아래 행을 모두 번호 목록으로 정리해 주세요. 빈 줄과 그림 표시는 빼 주세요.

- 입력 자료
'''
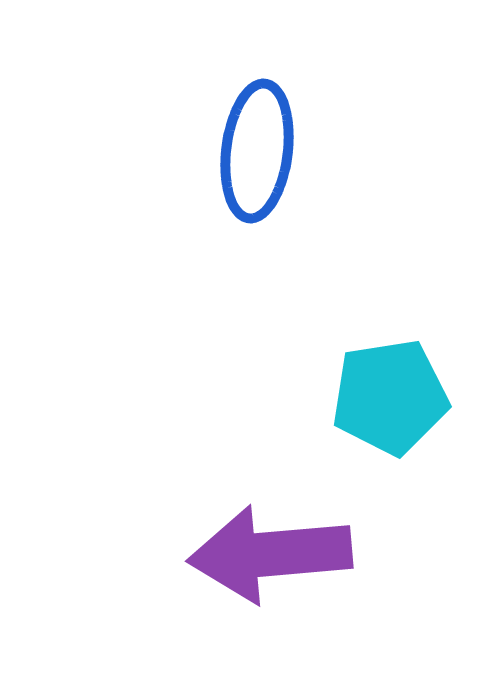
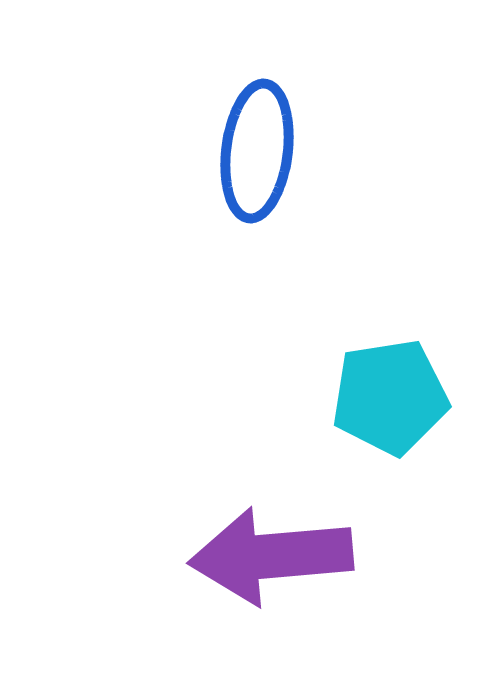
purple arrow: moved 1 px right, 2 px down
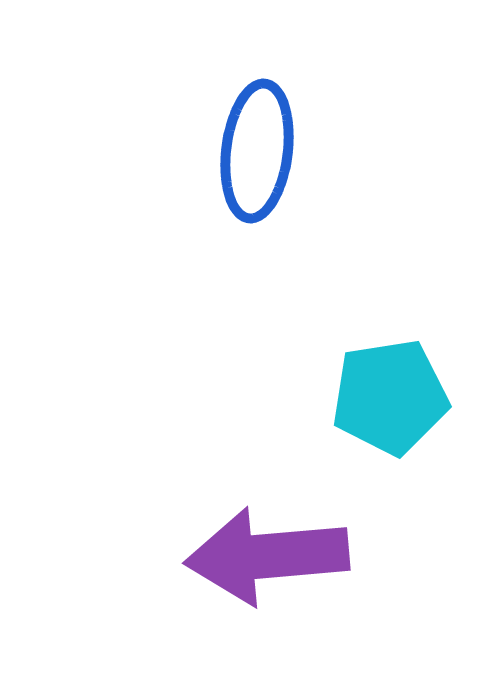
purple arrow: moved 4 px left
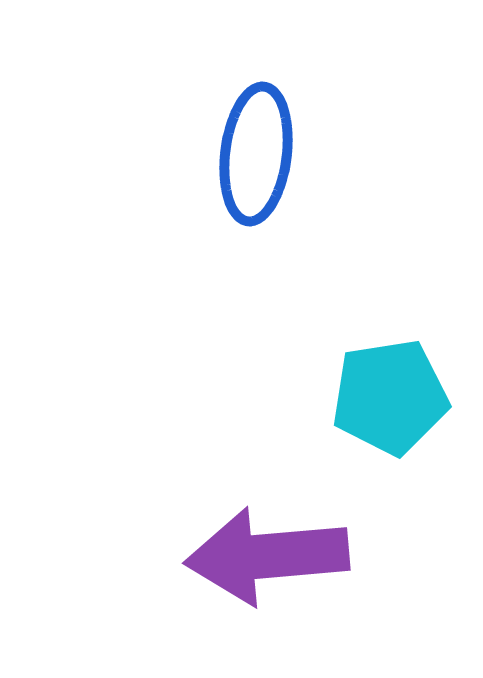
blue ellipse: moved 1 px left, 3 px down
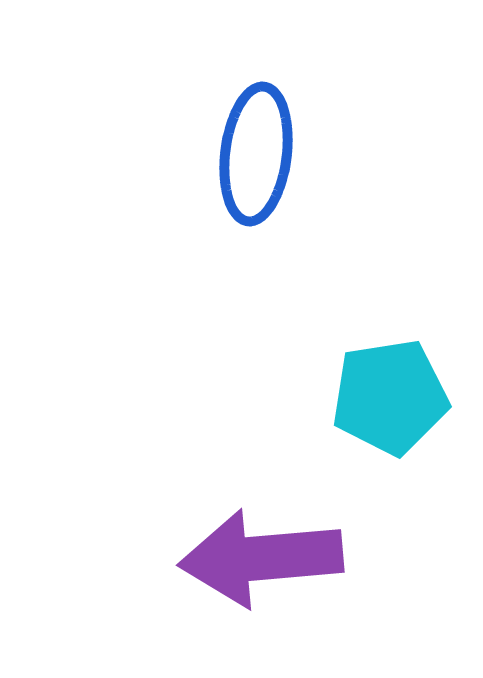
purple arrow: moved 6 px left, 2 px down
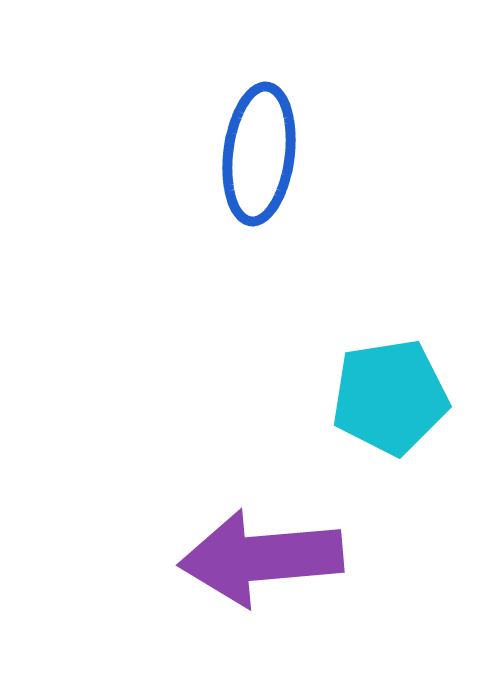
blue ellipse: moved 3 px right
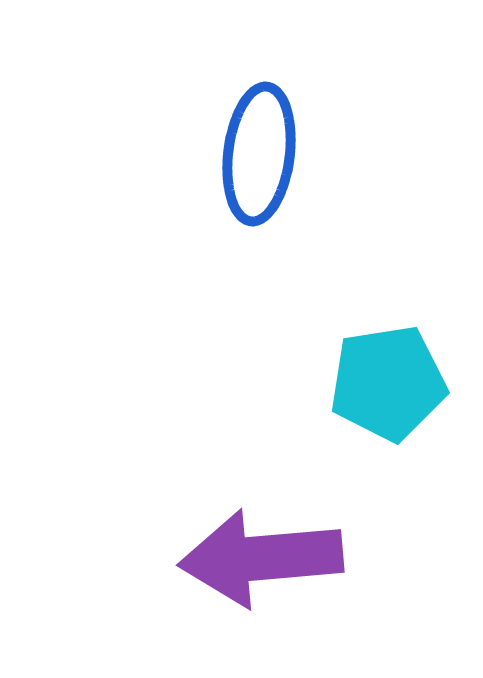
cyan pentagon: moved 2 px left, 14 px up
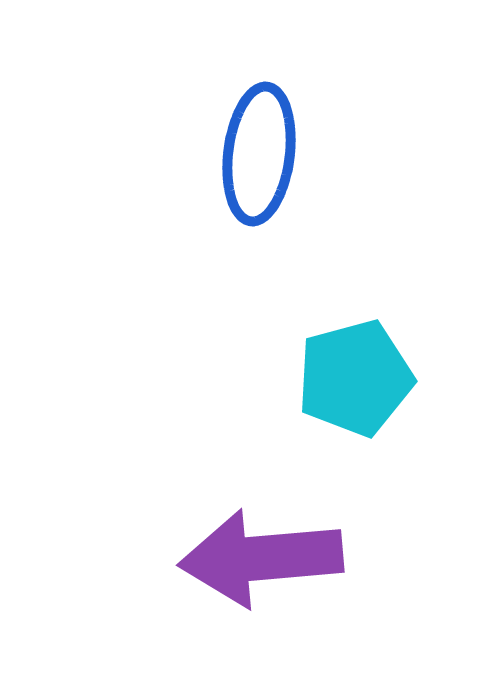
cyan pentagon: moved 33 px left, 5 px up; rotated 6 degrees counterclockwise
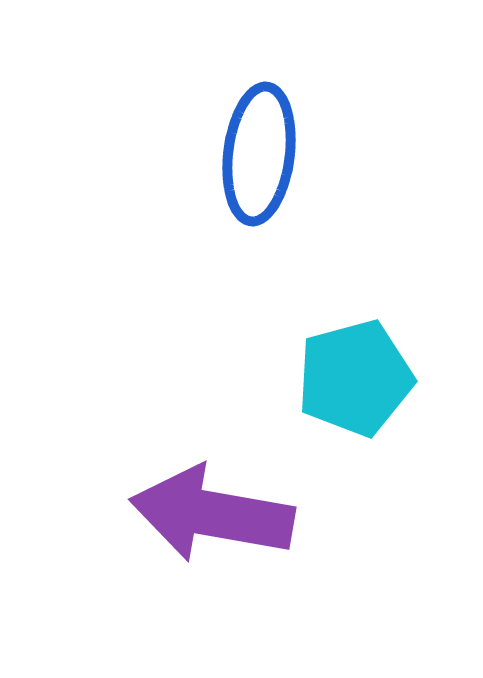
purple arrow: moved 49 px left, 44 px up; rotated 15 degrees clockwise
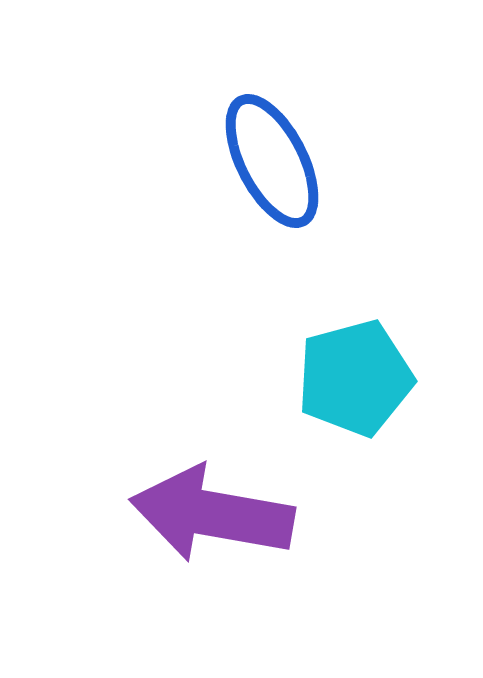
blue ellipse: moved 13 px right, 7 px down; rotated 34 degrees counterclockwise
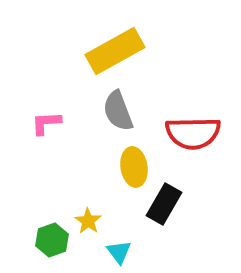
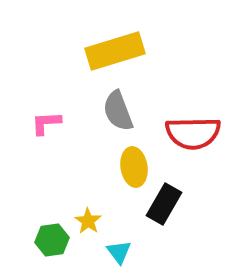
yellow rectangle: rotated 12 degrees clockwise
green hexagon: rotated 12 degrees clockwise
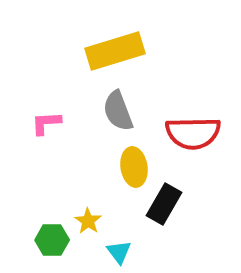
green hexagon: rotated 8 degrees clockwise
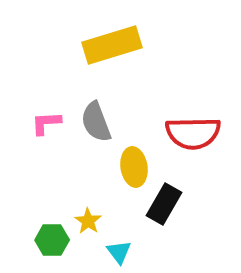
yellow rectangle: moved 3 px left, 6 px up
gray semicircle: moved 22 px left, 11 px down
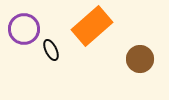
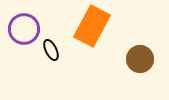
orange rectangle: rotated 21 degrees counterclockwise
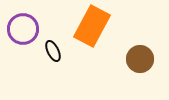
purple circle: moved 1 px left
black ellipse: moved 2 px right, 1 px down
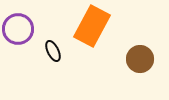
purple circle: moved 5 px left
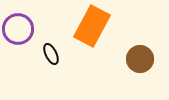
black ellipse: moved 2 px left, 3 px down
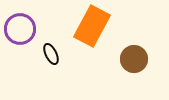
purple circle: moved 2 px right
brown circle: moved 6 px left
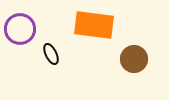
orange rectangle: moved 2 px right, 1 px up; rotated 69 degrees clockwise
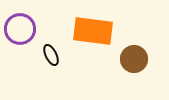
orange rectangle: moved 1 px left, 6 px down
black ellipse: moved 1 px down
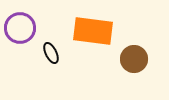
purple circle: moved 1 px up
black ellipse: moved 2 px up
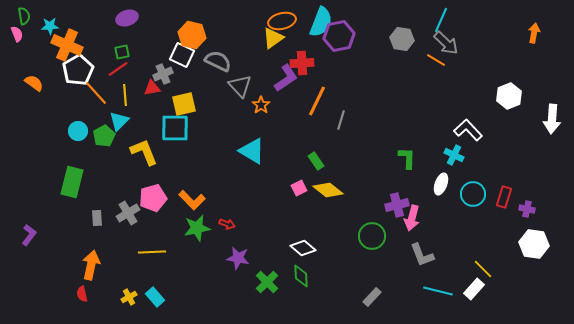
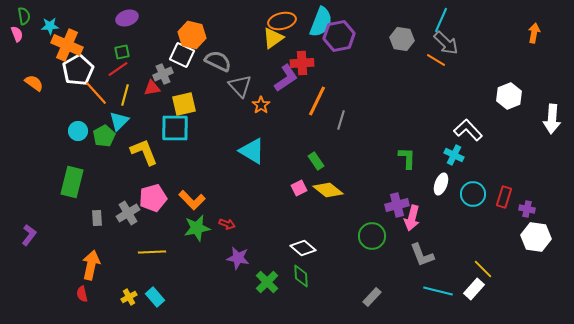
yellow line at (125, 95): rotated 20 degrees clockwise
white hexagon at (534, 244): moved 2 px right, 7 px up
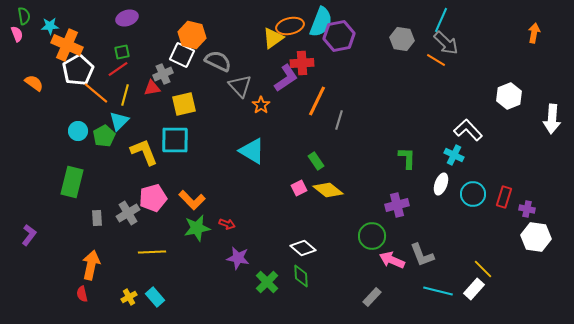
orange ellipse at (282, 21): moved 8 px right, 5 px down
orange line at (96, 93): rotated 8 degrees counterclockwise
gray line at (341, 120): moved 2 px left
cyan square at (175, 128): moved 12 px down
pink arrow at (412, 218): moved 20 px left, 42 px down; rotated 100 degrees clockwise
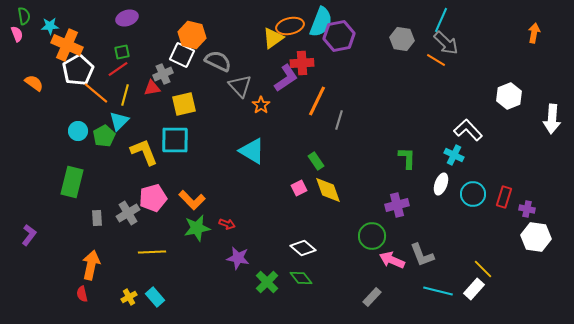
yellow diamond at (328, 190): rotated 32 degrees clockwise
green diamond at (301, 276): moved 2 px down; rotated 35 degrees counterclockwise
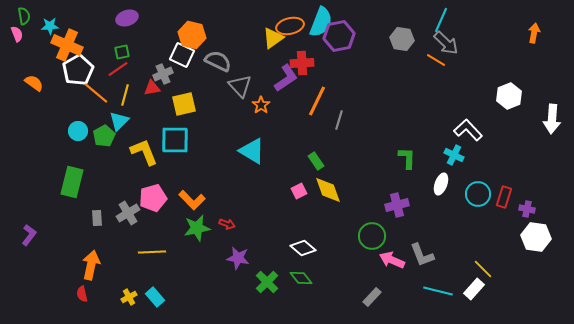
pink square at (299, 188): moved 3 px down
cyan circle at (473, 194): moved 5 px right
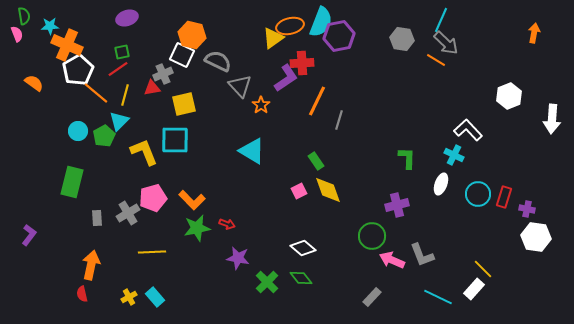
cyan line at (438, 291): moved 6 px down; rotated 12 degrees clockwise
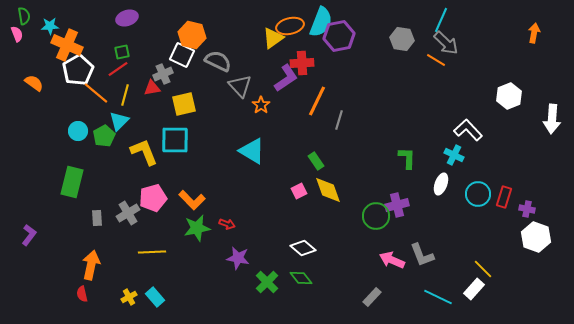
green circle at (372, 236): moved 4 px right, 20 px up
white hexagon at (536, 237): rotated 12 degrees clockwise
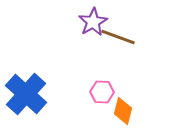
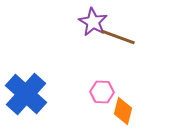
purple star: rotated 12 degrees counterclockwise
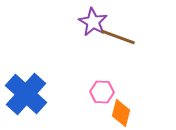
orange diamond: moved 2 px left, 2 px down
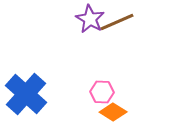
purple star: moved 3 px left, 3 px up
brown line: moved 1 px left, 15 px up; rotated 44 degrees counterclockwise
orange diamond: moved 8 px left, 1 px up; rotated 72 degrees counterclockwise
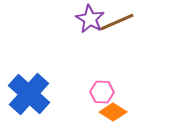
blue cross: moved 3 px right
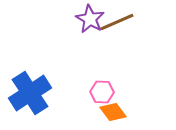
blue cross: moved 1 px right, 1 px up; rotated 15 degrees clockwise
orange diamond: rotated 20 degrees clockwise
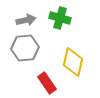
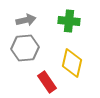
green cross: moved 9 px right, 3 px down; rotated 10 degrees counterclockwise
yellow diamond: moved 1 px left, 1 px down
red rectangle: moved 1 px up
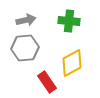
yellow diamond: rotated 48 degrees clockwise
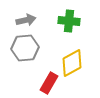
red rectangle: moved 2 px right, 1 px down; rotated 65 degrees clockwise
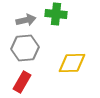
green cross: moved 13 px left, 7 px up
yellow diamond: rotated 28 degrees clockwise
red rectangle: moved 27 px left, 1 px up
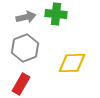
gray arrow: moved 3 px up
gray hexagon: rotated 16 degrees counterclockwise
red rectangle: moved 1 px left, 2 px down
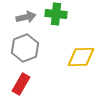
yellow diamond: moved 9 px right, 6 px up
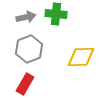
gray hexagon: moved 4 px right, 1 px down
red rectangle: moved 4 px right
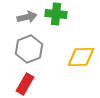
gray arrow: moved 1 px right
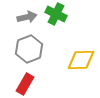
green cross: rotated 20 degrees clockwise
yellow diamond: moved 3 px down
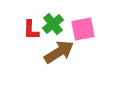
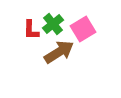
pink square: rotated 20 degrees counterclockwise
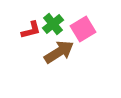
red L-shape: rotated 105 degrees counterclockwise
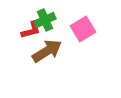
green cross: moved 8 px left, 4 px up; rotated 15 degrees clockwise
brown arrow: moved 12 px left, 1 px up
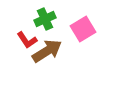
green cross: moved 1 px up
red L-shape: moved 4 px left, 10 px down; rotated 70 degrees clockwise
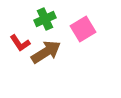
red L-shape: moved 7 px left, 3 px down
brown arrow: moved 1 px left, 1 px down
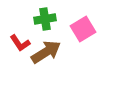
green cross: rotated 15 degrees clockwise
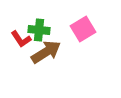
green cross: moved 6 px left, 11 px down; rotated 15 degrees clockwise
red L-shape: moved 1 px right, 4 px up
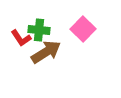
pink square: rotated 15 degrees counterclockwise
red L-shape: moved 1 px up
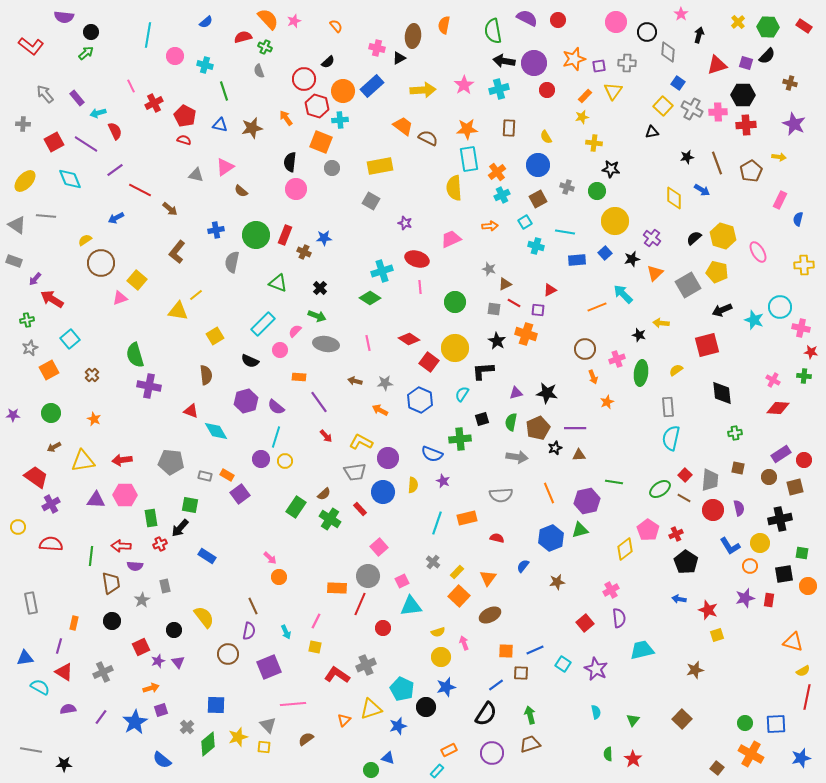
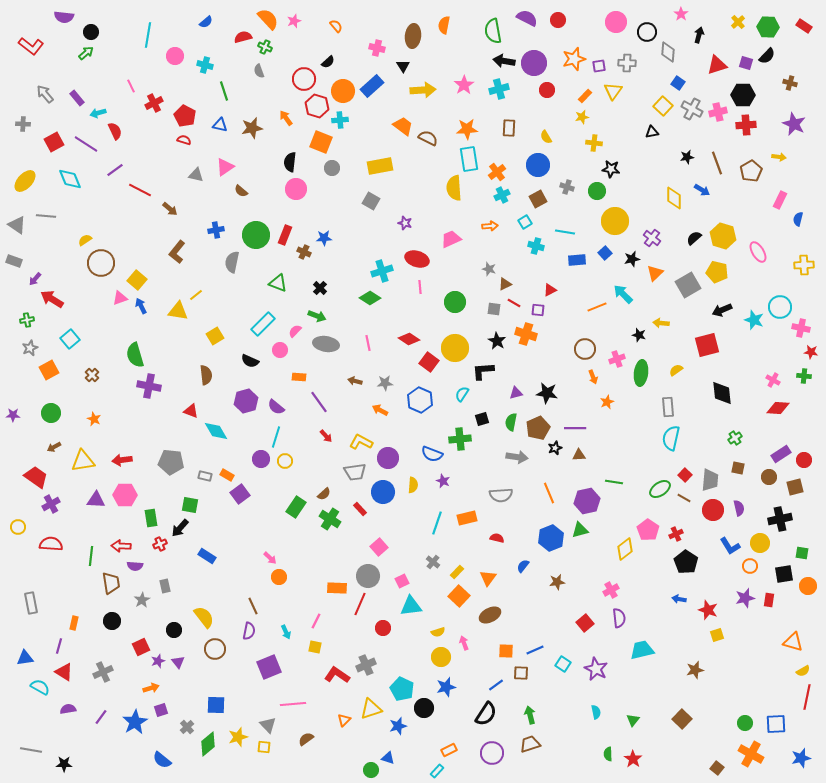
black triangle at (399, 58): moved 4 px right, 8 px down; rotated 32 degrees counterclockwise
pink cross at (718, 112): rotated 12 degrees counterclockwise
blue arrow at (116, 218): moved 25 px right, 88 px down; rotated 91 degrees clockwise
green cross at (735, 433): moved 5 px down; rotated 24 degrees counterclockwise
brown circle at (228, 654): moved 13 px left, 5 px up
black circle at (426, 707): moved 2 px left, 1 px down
'''
- 작업 결과
1. purple arrow: moved 1 px right, 2 px down
2. purple arrow: moved 4 px left
3. blue ellipse: moved 1 px left, 3 px down
4. purple arrow: moved 6 px left, 2 px down
5. blue ellipse: moved 3 px right
6. cyan pentagon: moved 2 px left, 14 px up
7. cyan pentagon: moved 33 px left, 5 px up; rotated 6 degrees counterclockwise
8. purple arrow: moved 49 px left, 44 px up; rotated 15 degrees clockwise
9. blue ellipse: moved 13 px right, 7 px down; rotated 34 degrees counterclockwise
10. yellow rectangle: rotated 12 degrees clockwise
11. green hexagon: rotated 12 degrees clockwise
12. green hexagon: rotated 8 degrees clockwise
13. yellow rectangle: moved 3 px left, 6 px up
14. gray semicircle: moved 22 px left, 11 px down
15. orange rectangle: rotated 21 degrees counterclockwise
16. purple circle: moved 1 px left
17. black ellipse: moved 2 px right, 1 px down
18. purple circle: moved 5 px left
19. black ellipse: moved 2 px left, 3 px down
20. purple circle: moved 2 px right
21. brown circle: moved 6 px left
22. orange rectangle: moved 2 px right, 1 px up; rotated 69 degrees clockwise
23. orange rectangle: moved 1 px left, 6 px down
24. black ellipse: moved 1 px down
25. purple circle: moved 1 px up
26. black ellipse: moved 2 px up
27. yellow line at (125, 95): rotated 20 degrees clockwise
28. white hexagon at (534, 244): moved 2 px right, 7 px up
29. orange ellipse at (282, 21): moved 8 px right, 5 px down
30. orange line at (96, 93): rotated 8 degrees counterclockwise
31. gray line at (341, 120): moved 2 px left
32. cyan square at (175, 128): moved 12 px down
33. pink arrow at (412, 218): moved 20 px left, 42 px down; rotated 100 degrees clockwise
34. yellow diamond at (328, 190): rotated 32 degrees clockwise
35. green diamond at (301, 276): moved 2 px down; rotated 35 degrees counterclockwise
36. pink square at (299, 188): moved 3 px down
37. cyan circle at (473, 194): moved 5 px right
38. cyan line at (438, 291): moved 6 px down; rotated 12 degrees clockwise
39. green circle at (372, 236): moved 4 px right, 20 px up
40. white hexagon at (536, 237): rotated 12 degrees clockwise
41. purple star: rotated 12 degrees counterclockwise
42. orange diamond: moved 2 px left, 2 px down
43. purple star: moved 3 px left, 3 px up
44. brown line: moved 1 px left, 15 px up; rotated 44 degrees counterclockwise
45. orange diamond: moved 8 px left, 1 px up; rotated 72 degrees counterclockwise
46. blue cross: moved 3 px right
47. blue cross: moved 1 px right, 1 px up; rotated 15 degrees clockwise
48. orange diamond: rotated 20 degrees clockwise
49. green cross: moved 9 px right, 3 px down; rotated 10 degrees counterclockwise
50. yellow diamond: moved 1 px left, 1 px down
51. red rectangle: moved 1 px up
52. yellow diamond: rotated 48 degrees clockwise
53. red rectangle: moved 2 px right, 1 px down; rotated 65 degrees clockwise
54. green cross: moved 13 px left, 7 px up
55. yellow diamond: rotated 28 degrees clockwise
56. red rectangle: moved 27 px left, 1 px up
57. gray arrow: moved 3 px up
58. gray hexagon: rotated 16 degrees counterclockwise
59. red rectangle: moved 1 px left, 2 px down
60. yellow diamond: moved 9 px right, 6 px up
61. gray hexagon: moved 4 px right, 1 px down
62. red rectangle: moved 4 px right
63. gray arrow: moved 1 px right
64. green cross: rotated 20 degrees clockwise
65. yellow diamond: moved 3 px down
66. pink square: rotated 20 degrees counterclockwise
67. red L-shape: rotated 105 degrees counterclockwise
68. green cross: moved 8 px left, 4 px up; rotated 15 degrees clockwise
69. brown arrow: moved 12 px left, 1 px up
70. green cross: moved 1 px up
71. red L-shape: moved 4 px left, 10 px down; rotated 70 degrees clockwise
72. red L-shape: moved 7 px left, 3 px down
73. brown arrow: moved 1 px left, 1 px down
74. green cross: rotated 15 degrees clockwise
75. green cross: moved 6 px left, 11 px down; rotated 15 degrees clockwise
76. red L-shape: moved 1 px right, 4 px up
77. pink square: rotated 15 degrees counterclockwise
78. red L-shape: moved 1 px up
79. black triangle at (399, 58): moved 4 px right, 8 px down; rotated 32 degrees counterclockwise
80. pink cross at (718, 112): rotated 12 degrees counterclockwise
81. blue arrow at (116, 218): moved 25 px right, 88 px down; rotated 91 degrees clockwise
82. green cross at (735, 433): moved 5 px down; rotated 24 degrees counterclockwise
83. brown circle at (228, 654): moved 13 px left, 5 px up
84. black circle at (426, 707): moved 2 px left, 1 px down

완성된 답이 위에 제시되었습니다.